WHAT NEEDS TO BE DONE: Each entry below must be repeated exactly. Leave the pictures out of it.

Data excerpts:

◆ ◆ ◆

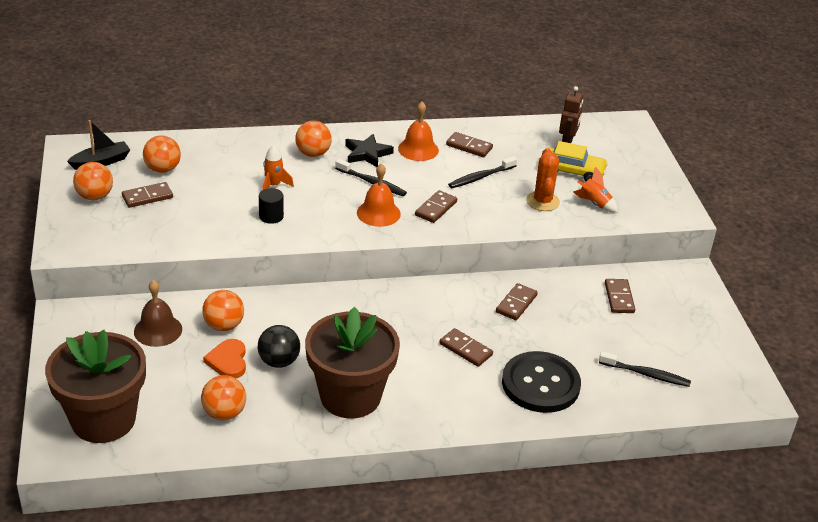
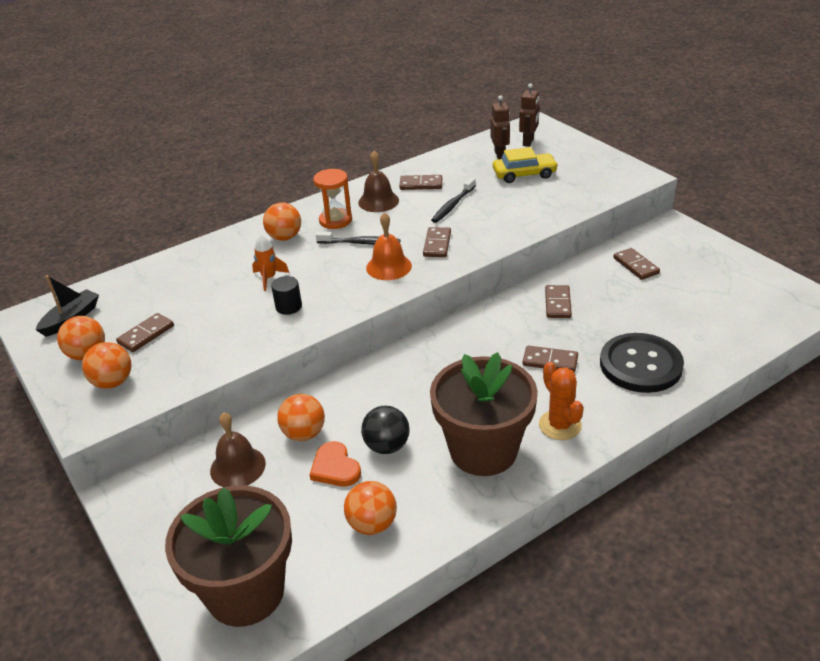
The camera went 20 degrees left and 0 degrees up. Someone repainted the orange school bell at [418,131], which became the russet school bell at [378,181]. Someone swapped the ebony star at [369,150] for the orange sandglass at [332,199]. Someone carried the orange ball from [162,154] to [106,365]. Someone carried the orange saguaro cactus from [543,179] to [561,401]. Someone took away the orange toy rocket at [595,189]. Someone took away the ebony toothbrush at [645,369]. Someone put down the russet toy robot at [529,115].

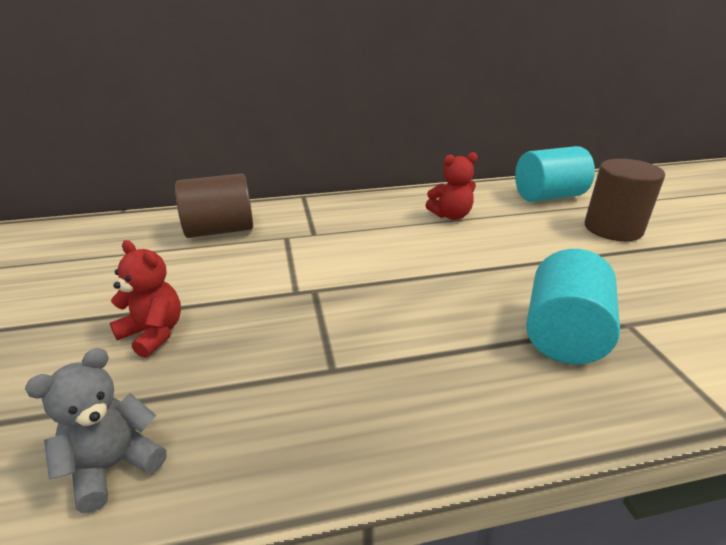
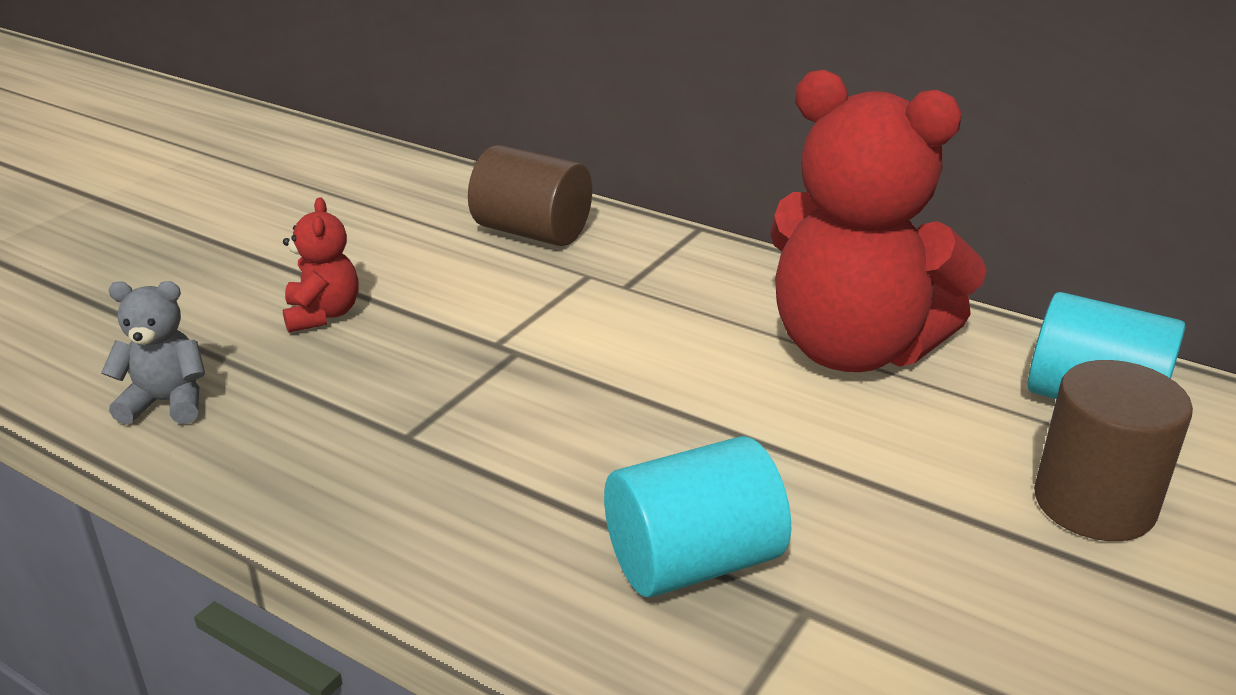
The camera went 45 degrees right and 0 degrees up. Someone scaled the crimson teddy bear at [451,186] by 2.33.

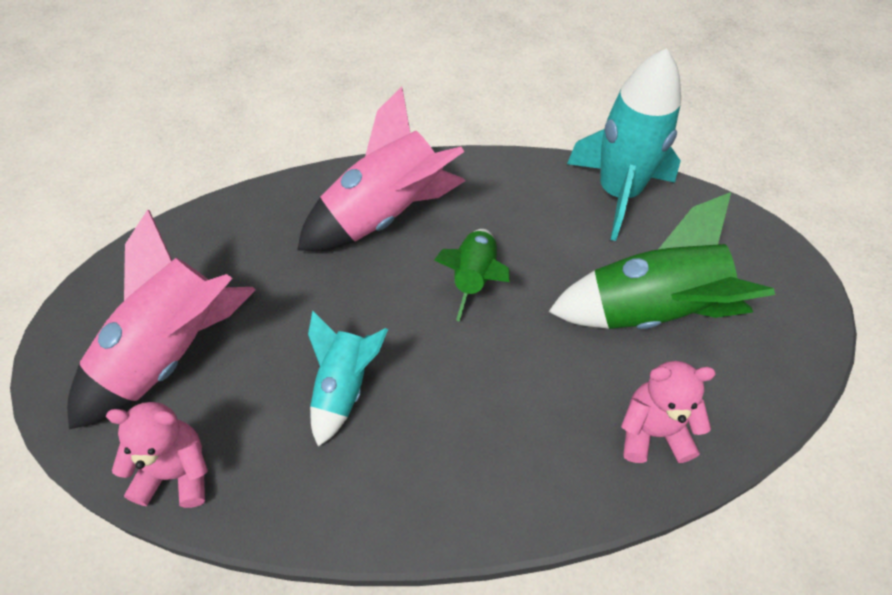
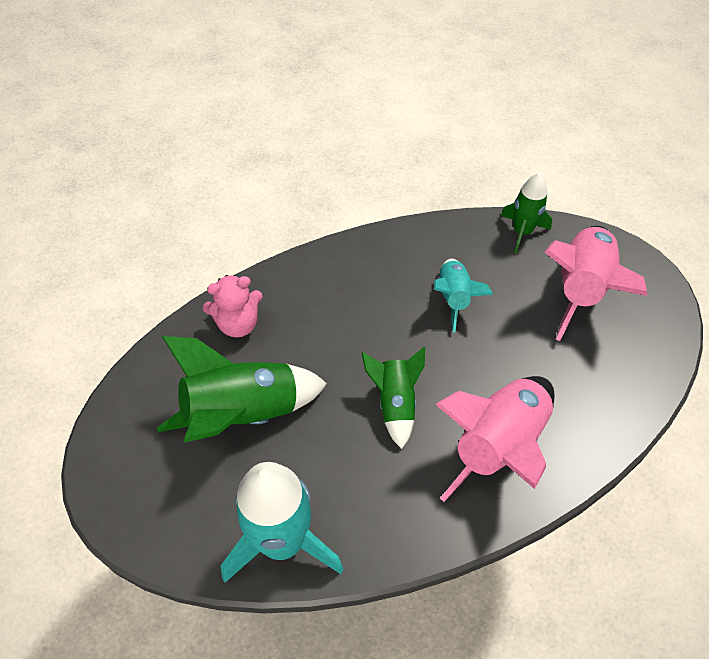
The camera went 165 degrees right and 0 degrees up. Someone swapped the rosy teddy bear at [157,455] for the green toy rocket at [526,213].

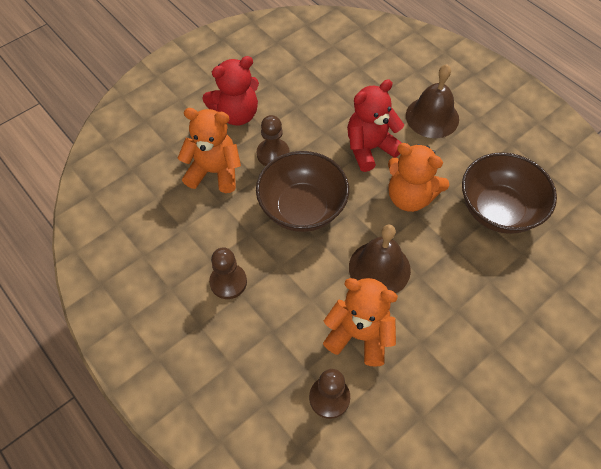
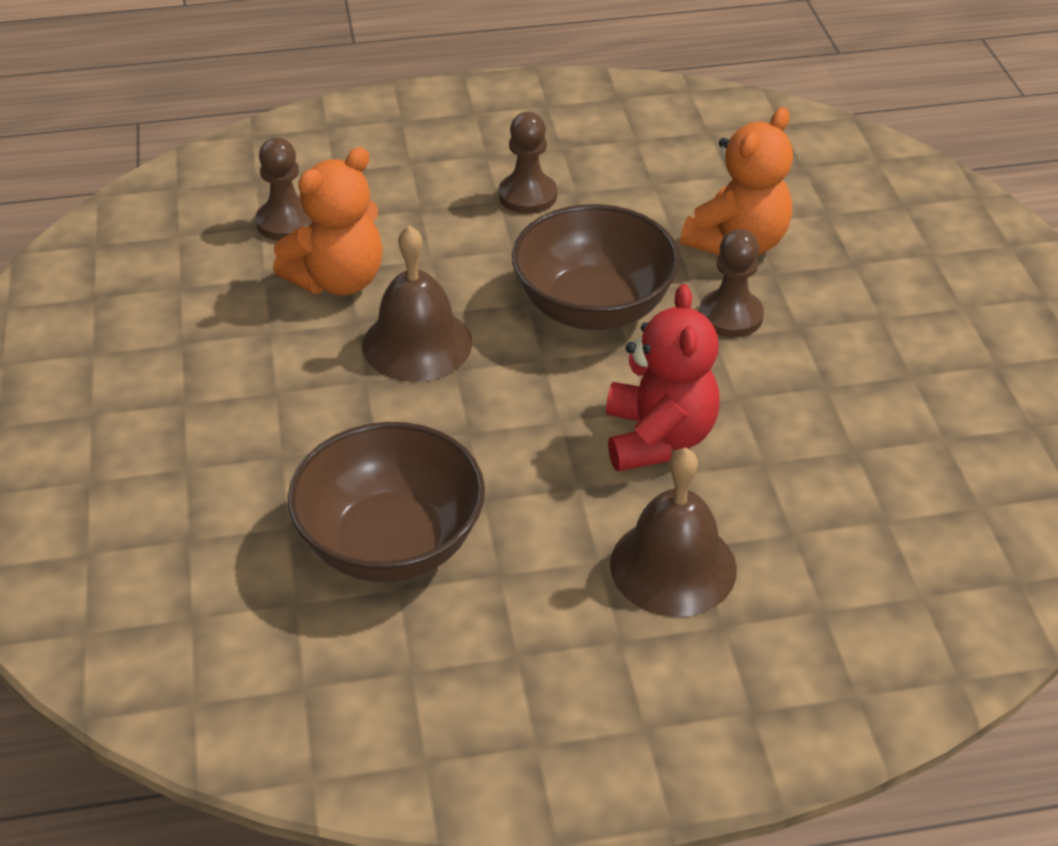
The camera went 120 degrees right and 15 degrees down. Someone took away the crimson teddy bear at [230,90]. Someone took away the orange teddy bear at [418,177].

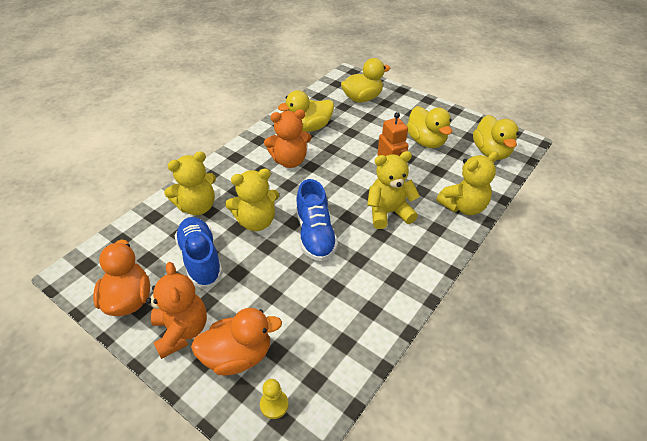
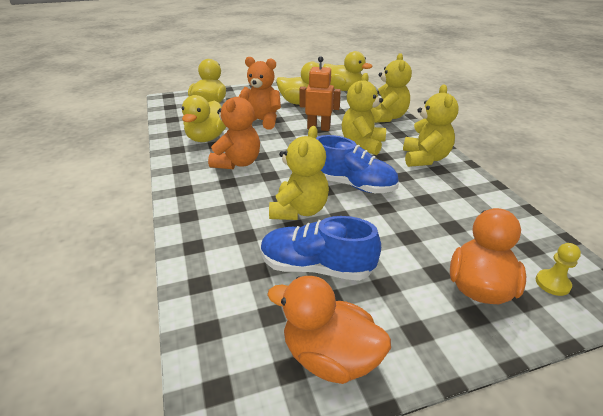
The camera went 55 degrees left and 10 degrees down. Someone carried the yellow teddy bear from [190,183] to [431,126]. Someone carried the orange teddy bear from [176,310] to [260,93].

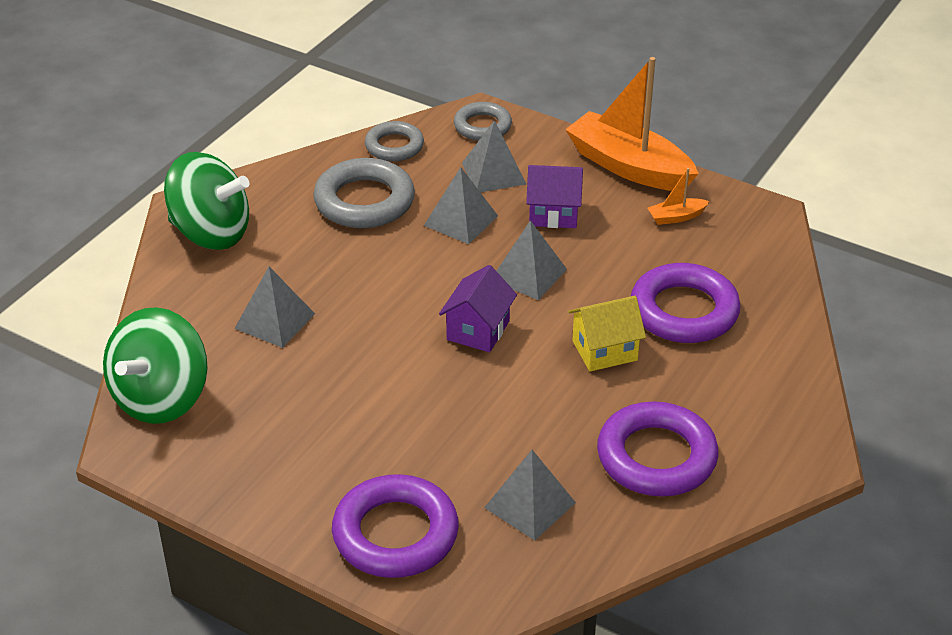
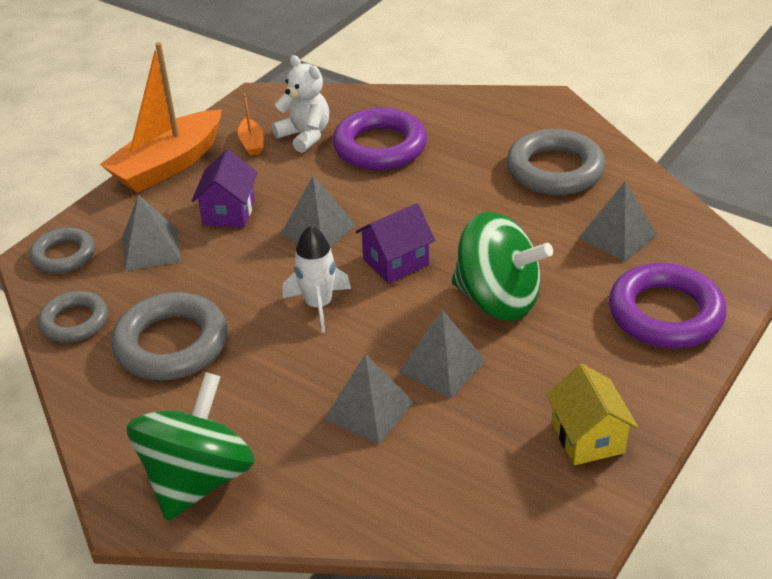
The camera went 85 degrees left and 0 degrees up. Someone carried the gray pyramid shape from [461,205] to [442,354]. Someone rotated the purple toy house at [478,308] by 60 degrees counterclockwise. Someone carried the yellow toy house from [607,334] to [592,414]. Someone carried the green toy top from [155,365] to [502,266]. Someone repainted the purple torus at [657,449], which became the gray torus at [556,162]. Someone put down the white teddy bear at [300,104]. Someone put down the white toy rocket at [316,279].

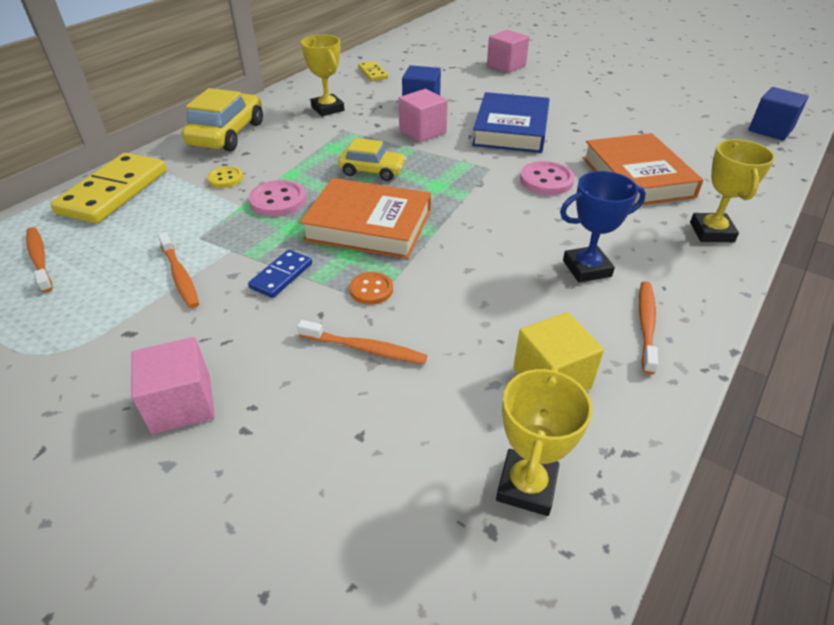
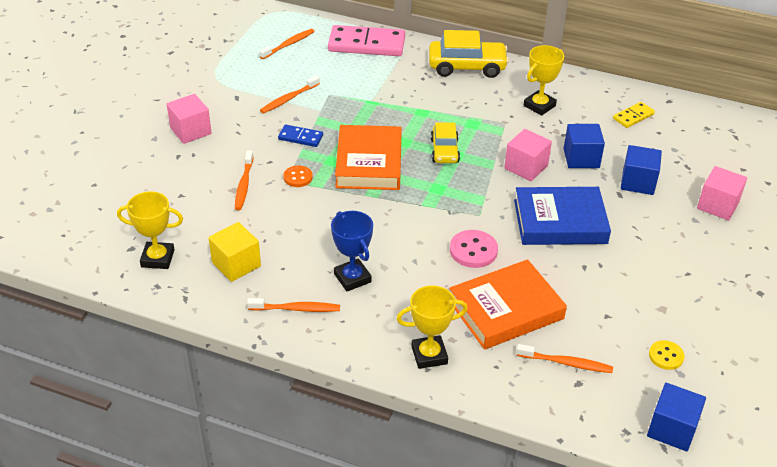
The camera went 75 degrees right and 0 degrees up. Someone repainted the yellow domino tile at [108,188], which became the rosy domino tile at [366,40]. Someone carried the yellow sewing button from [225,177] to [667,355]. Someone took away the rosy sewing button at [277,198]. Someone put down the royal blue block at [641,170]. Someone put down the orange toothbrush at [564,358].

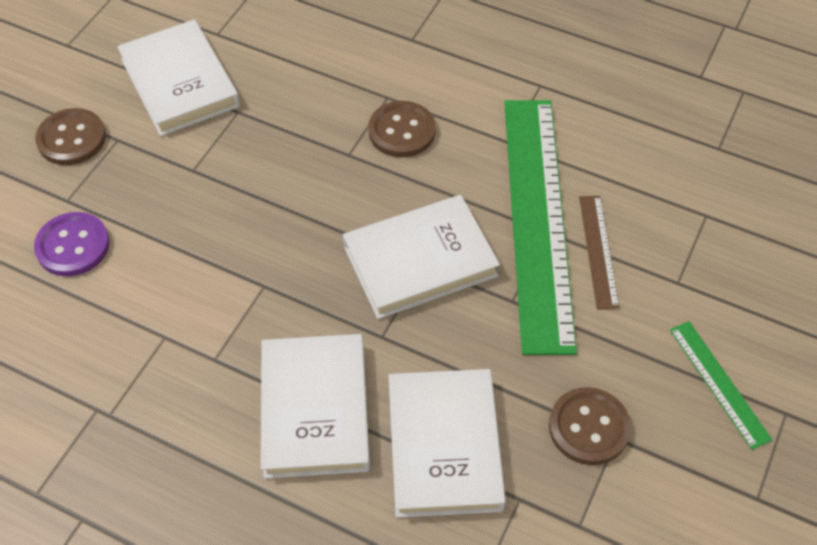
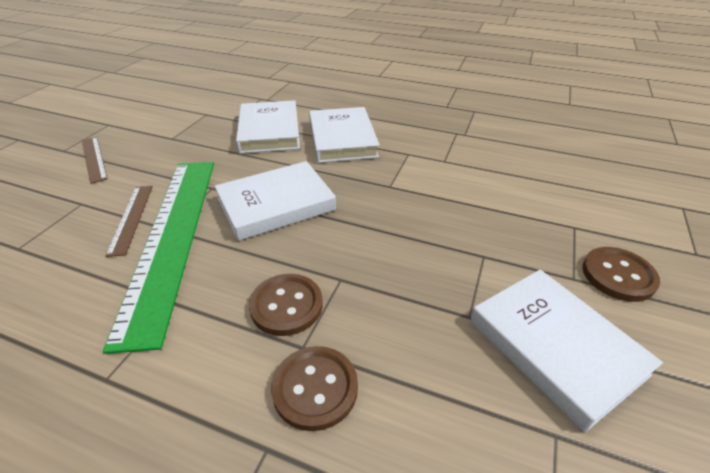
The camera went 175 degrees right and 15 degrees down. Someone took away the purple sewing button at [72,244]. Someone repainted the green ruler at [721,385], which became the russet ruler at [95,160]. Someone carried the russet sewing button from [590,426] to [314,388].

◆ ◆ ◆

WRITTEN RESPONSE:
The camera went 20 degrees left and 0 degrees up. Someone repainted the orange school bell at [418,131], which became the russet school bell at [378,181]. Someone swapped the ebony star at [369,150] for the orange sandglass at [332,199]. Someone carried the orange ball from [162,154] to [106,365]. Someone carried the orange saguaro cactus from [543,179] to [561,401]. Someone took away the orange toy rocket at [595,189]. Someone took away the ebony toothbrush at [645,369]. Someone put down the russet toy robot at [529,115].

The camera went 45 degrees right and 0 degrees up. Someone scaled the crimson teddy bear at [451,186] by 2.33.

The camera went 165 degrees right and 0 degrees up. Someone swapped the rosy teddy bear at [157,455] for the green toy rocket at [526,213].

The camera went 120 degrees right and 15 degrees down. Someone took away the crimson teddy bear at [230,90]. Someone took away the orange teddy bear at [418,177].

The camera went 55 degrees left and 10 degrees down. Someone carried the yellow teddy bear from [190,183] to [431,126]. Someone carried the orange teddy bear from [176,310] to [260,93].

The camera went 85 degrees left and 0 degrees up. Someone carried the gray pyramid shape from [461,205] to [442,354]. Someone rotated the purple toy house at [478,308] by 60 degrees counterclockwise. Someone carried the yellow toy house from [607,334] to [592,414]. Someone carried the green toy top from [155,365] to [502,266]. Someone repainted the purple torus at [657,449], which became the gray torus at [556,162]. Someone put down the white teddy bear at [300,104]. Someone put down the white toy rocket at [316,279].

The camera went 75 degrees right and 0 degrees up. Someone repainted the yellow domino tile at [108,188], which became the rosy domino tile at [366,40]. Someone carried the yellow sewing button from [225,177] to [667,355]. Someone took away the rosy sewing button at [277,198]. Someone put down the royal blue block at [641,170]. Someone put down the orange toothbrush at [564,358].

The camera went 175 degrees right and 15 degrees down. Someone took away the purple sewing button at [72,244]. Someone repainted the green ruler at [721,385], which became the russet ruler at [95,160]. Someone carried the russet sewing button from [590,426] to [314,388].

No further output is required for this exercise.